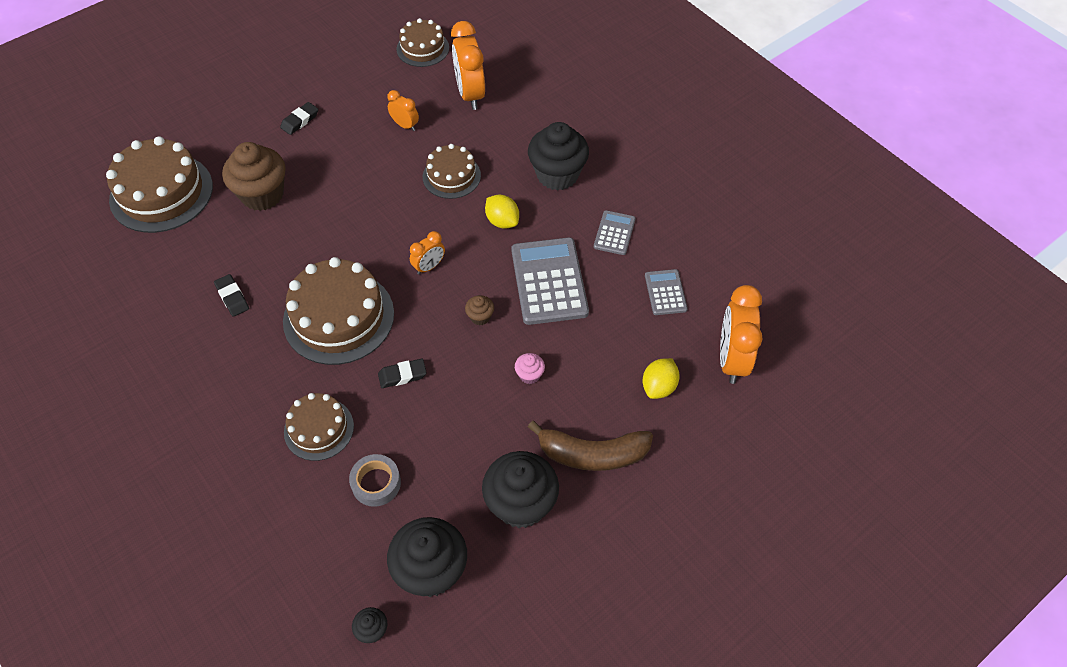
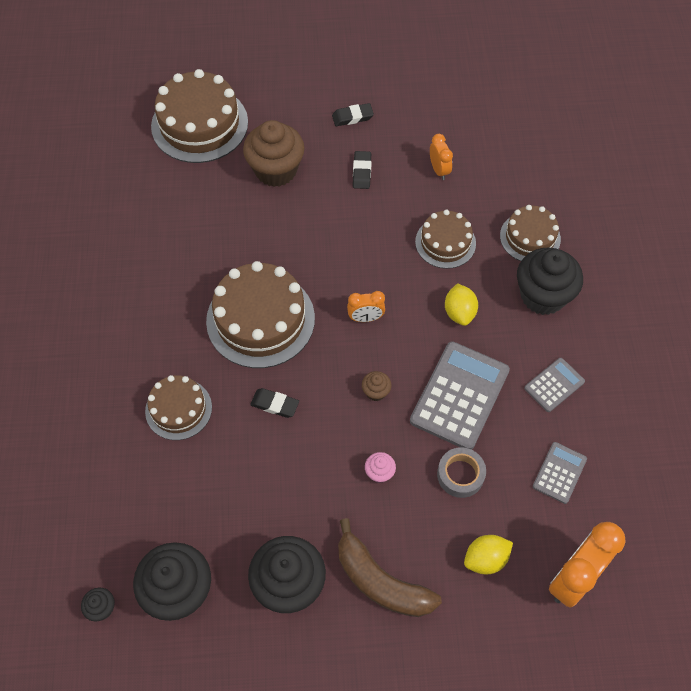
camera: 35 degrees right, 5 degrees up
(232, 297) = (191, 251): black eraser -> black eraser (362, 172)
(376, 483) = (189, 486): grey tape -> grey tape (460, 475)
(422, 48) = (508, 101): brown cake -> brown cake (530, 237)
(470, 94) = (519, 170): orange clock -> none

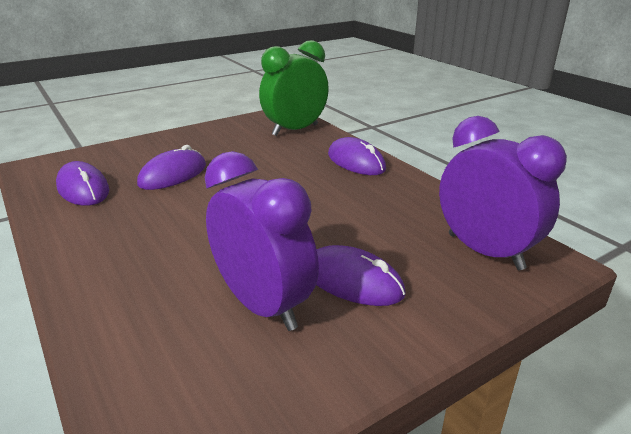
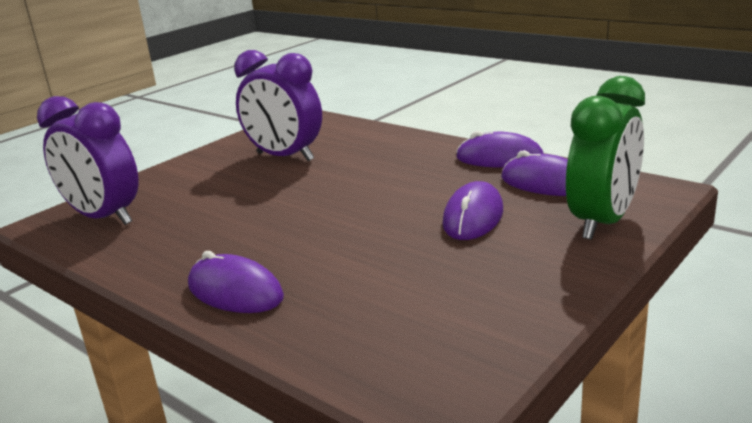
camera: 165 degrees right, 5 degrees down
(295, 130) = (372, 344): green clock -> green clock (602, 222)
(352, 281) = (224, 178): purple mouse -> purple mouse (499, 158)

AIM OF THE EXERCISE — The answer should be an exact copy of the lines from the one containing "camera: 165 degrees right, 5 degrees down" through the last line of the entries, both included.

WRITTEN ANSWER —
camera: 165 degrees right, 5 degrees down
(295, 130) = (372, 344): green clock -> green clock (602, 222)
(352, 281) = (224, 178): purple mouse -> purple mouse (499, 158)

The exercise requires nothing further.